### How to complete this task
A full, word-for-word copy of the listing below is needed; leave the images out of it.

### Dataset extract
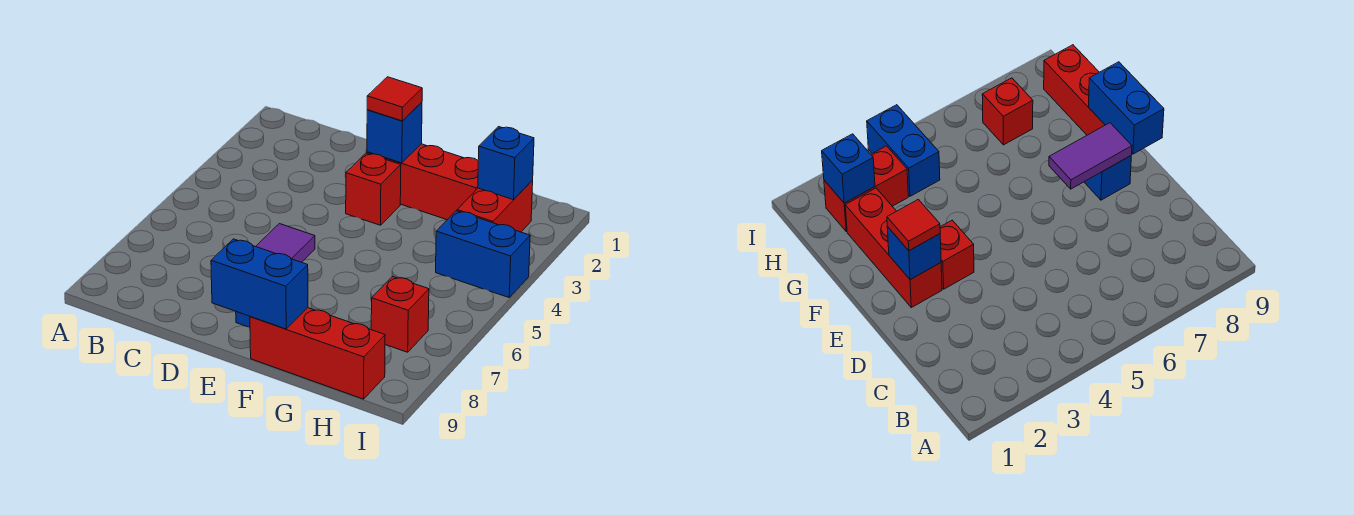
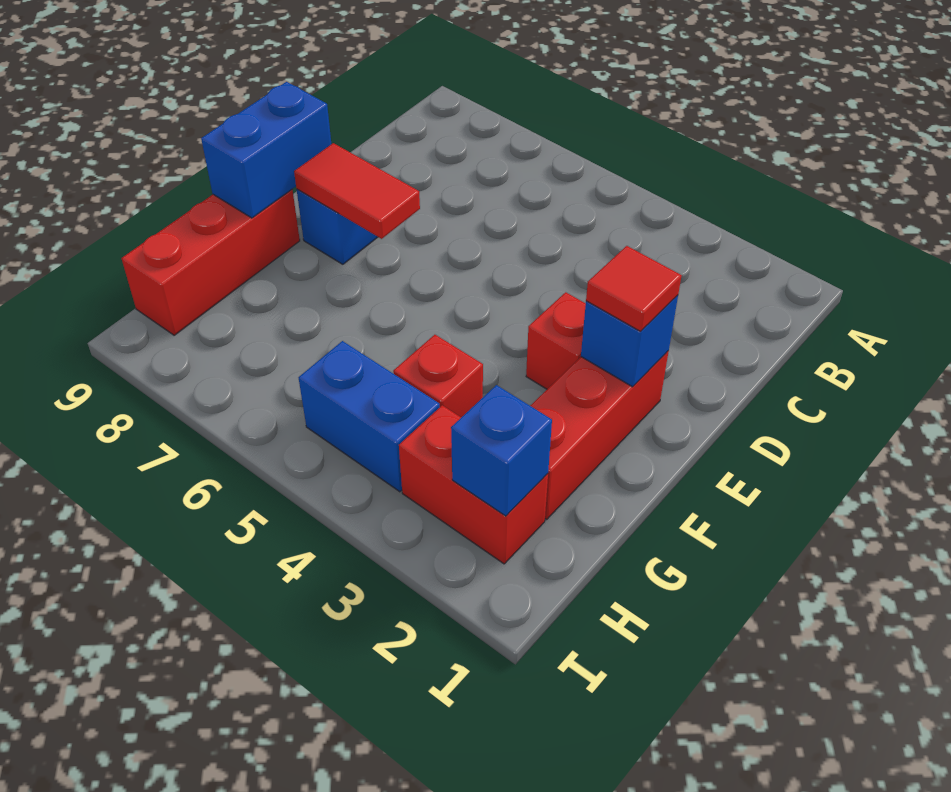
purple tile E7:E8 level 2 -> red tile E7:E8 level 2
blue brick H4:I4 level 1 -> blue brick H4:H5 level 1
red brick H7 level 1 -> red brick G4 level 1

### Answer space
purple tile E7:E8 level 2 -> red tile E7:E8 level 2
blue brick H4:I4 level 1 -> blue brick H4:H5 level 1
red brick H7 level 1 -> red brick G4 level 1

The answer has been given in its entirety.